[Dataset entries]

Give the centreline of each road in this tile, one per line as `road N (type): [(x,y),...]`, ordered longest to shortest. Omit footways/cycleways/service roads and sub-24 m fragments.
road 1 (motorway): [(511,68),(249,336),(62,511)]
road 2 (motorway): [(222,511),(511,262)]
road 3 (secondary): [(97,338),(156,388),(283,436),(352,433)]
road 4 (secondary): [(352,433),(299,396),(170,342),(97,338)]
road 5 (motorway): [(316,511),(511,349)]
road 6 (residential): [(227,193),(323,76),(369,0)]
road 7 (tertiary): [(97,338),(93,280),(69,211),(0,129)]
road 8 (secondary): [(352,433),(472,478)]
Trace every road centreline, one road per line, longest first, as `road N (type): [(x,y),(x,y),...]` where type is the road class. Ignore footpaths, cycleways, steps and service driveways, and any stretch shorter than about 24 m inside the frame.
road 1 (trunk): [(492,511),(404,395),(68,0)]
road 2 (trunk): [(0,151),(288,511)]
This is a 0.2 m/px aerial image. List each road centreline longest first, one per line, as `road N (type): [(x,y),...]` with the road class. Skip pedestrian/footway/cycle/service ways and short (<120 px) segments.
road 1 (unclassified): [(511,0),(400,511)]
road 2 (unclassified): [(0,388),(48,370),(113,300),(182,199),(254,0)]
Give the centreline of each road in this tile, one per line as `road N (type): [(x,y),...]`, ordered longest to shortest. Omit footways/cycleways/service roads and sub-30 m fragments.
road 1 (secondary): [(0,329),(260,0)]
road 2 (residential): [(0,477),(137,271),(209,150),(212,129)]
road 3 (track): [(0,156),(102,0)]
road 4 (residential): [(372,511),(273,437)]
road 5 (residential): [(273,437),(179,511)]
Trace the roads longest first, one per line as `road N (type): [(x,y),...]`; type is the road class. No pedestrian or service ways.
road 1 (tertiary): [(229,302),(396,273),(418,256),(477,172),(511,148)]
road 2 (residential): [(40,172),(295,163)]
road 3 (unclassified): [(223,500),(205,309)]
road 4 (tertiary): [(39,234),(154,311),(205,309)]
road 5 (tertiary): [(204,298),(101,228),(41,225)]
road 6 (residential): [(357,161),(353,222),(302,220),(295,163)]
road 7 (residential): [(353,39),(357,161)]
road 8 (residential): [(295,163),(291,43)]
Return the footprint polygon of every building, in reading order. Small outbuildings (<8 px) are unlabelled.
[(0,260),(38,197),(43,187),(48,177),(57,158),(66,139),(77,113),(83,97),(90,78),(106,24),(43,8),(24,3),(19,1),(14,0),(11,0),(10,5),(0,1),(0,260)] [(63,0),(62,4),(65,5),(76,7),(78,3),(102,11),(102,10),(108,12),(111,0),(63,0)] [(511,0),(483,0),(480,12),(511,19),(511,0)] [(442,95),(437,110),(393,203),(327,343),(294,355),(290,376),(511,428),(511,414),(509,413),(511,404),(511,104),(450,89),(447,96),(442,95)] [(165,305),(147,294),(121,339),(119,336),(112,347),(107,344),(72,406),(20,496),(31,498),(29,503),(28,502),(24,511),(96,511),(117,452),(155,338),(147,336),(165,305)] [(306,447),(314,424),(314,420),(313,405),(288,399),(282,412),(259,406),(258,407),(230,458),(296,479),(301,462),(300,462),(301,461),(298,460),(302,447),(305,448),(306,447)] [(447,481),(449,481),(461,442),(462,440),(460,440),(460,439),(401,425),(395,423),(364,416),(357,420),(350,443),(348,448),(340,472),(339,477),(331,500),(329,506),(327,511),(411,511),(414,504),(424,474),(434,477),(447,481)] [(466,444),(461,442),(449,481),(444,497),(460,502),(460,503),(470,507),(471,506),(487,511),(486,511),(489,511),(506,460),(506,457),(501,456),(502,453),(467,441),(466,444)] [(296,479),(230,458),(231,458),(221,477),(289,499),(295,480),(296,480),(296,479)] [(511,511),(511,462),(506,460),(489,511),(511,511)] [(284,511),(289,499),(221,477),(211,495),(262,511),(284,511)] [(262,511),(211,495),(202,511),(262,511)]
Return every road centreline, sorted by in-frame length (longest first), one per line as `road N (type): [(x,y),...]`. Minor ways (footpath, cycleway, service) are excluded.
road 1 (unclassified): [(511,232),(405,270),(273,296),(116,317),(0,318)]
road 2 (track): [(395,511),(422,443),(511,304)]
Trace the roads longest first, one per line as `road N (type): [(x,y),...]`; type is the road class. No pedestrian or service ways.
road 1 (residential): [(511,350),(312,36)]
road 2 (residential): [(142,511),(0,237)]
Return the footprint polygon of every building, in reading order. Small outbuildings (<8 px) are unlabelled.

● Given problem
Reproduce the listing verbatim, from its first line through the line containing "road 6 (residential): [(227,193),(323,76),(369,0)]", with both ends included.

● Result of this exercise
Give the centreline of each road in this tile, one per line as `road N (type): [(x,y),...]`, ordered longest to shortest. Omit footways/cycleways/service roads and sub-24 m fragments.
road 1 (motorway): [(511,68),(249,336),(62,511)]
road 2 (motorway): [(222,511),(511,262)]
road 3 (secondary): [(97,338),(156,388),(283,436),(352,433)]
road 4 (secondary): [(352,433),(299,396),(170,342),(97,338)]
road 5 (motorway): [(316,511),(511,349)]
road 6 (residential): [(227,193),(323,76),(369,0)]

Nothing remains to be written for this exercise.